• [Exercise directions]
Write the records out again exactly, but without pictures.

• [Image sets with object changes]
━━━━━━━━━━━━━━━━
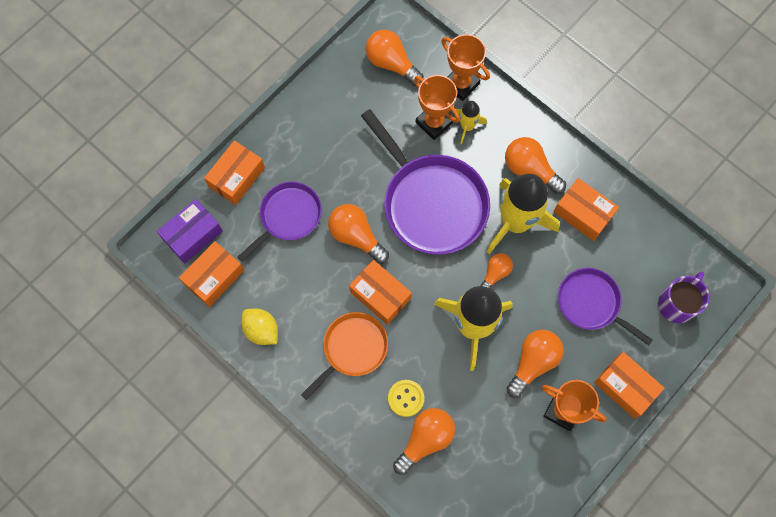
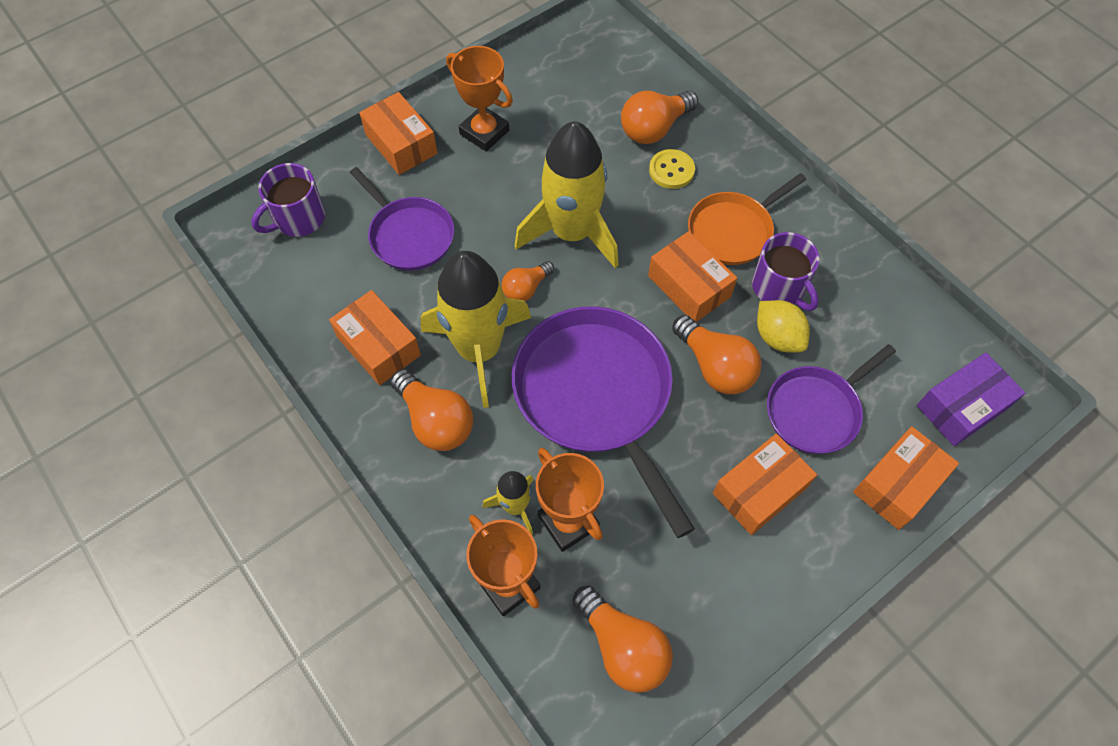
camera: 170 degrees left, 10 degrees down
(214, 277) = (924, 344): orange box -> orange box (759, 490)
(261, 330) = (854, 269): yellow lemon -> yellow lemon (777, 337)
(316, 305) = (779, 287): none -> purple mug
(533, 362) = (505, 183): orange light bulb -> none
━━━━━━━━━━━━━━━━
• [Response box]
camera: 170 degrees left, 10 degrees down
(214, 277) = (924, 344): orange box -> orange box (759, 490)
(261, 330) = (854, 269): yellow lemon -> yellow lemon (777, 337)
(316, 305) = (779, 287): none -> purple mug
(533, 362) = (505, 183): orange light bulb -> none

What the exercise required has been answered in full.